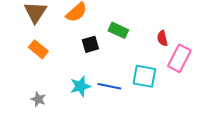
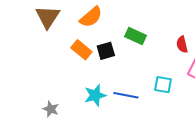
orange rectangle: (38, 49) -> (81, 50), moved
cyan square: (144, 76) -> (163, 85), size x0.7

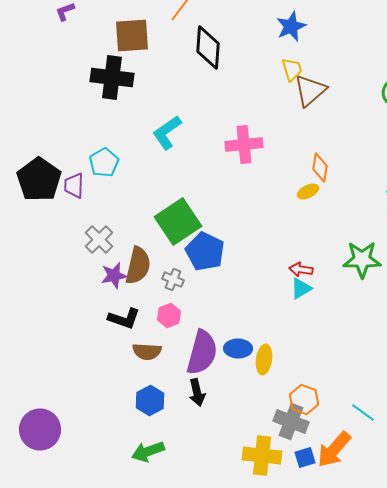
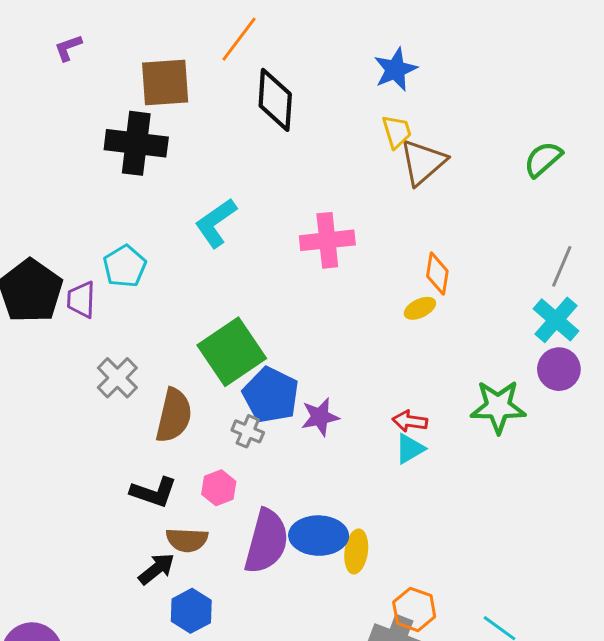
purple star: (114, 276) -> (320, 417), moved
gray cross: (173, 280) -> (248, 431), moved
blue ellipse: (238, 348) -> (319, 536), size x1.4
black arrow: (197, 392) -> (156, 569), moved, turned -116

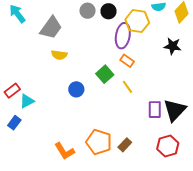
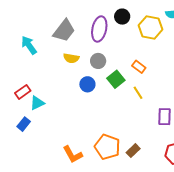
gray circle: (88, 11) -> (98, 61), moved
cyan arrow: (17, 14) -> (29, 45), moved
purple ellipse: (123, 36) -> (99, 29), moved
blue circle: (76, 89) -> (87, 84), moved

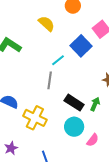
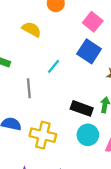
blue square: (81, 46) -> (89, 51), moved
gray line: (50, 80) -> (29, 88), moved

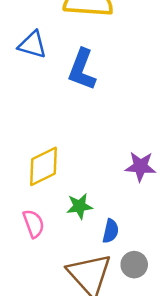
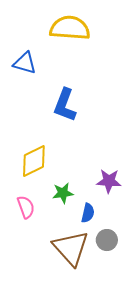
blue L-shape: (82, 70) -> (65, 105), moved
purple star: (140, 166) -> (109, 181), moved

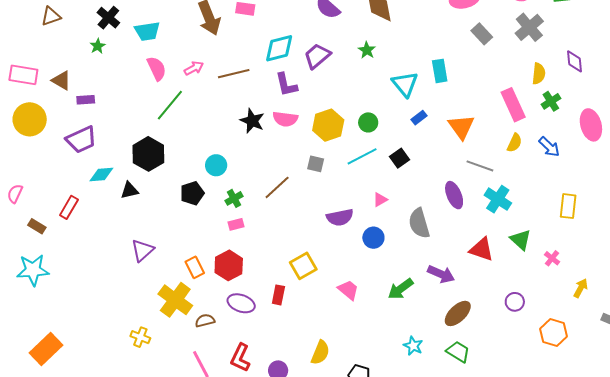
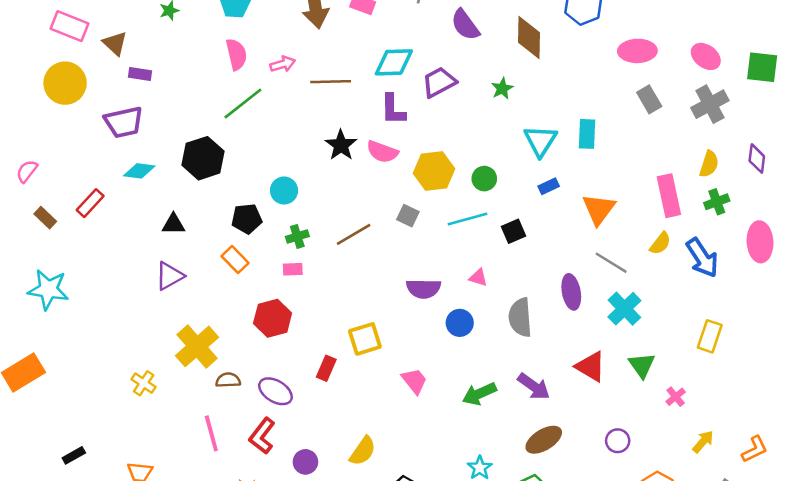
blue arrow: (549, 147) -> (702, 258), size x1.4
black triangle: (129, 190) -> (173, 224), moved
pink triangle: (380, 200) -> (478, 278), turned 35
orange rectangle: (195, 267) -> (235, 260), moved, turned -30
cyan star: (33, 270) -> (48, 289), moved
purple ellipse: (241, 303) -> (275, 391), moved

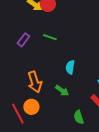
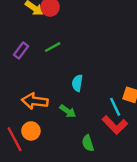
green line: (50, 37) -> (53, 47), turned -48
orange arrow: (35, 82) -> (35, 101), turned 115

Description of the task: Go through the records above, find every line with the word "purple", and list those lines.

Response:
purple star: (114, 276) -> (320, 417), moved
purple ellipse: (123, 36) -> (99, 29), moved
purple star: (140, 166) -> (109, 181), moved
purple ellipse: (241, 303) -> (275, 391), moved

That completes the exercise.